:: EXERCISE DESCRIPTION ::
A verbatim transcription of the listing below is required, without its pictures.

:: GIVEN MATERIAL ::
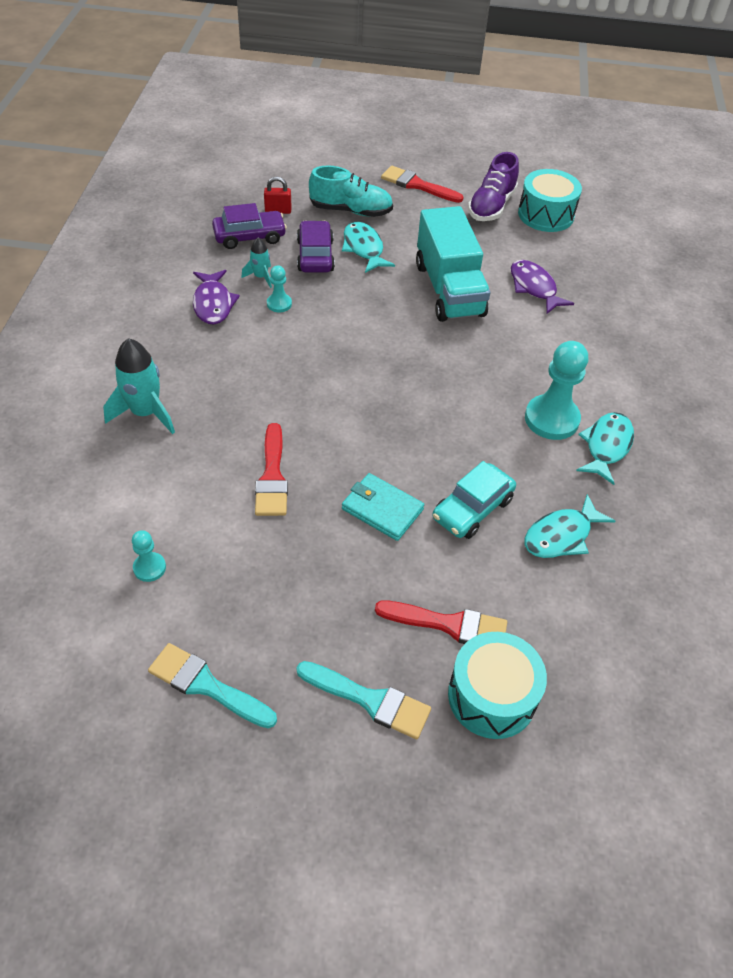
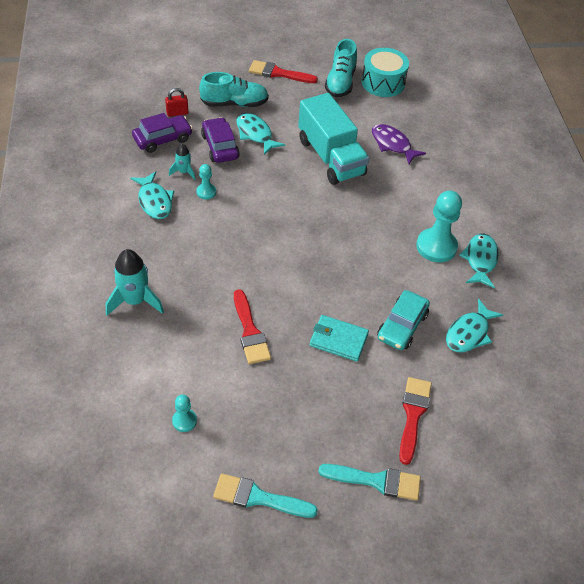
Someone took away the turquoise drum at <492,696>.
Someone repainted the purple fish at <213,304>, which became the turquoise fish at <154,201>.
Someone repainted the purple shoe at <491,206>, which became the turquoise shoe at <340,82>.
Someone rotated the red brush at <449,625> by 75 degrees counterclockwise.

:: ANSWER ::
Someone took away the turquoise drum at <492,696>.
Someone repainted the purple fish at <213,304>, which became the turquoise fish at <154,201>.
Someone repainted the purple shoe at <491,206>, which became the turquoise shoe at <340,82>.
Someone rotated the red brush at <449,625> by 75 degrees counterclockwise.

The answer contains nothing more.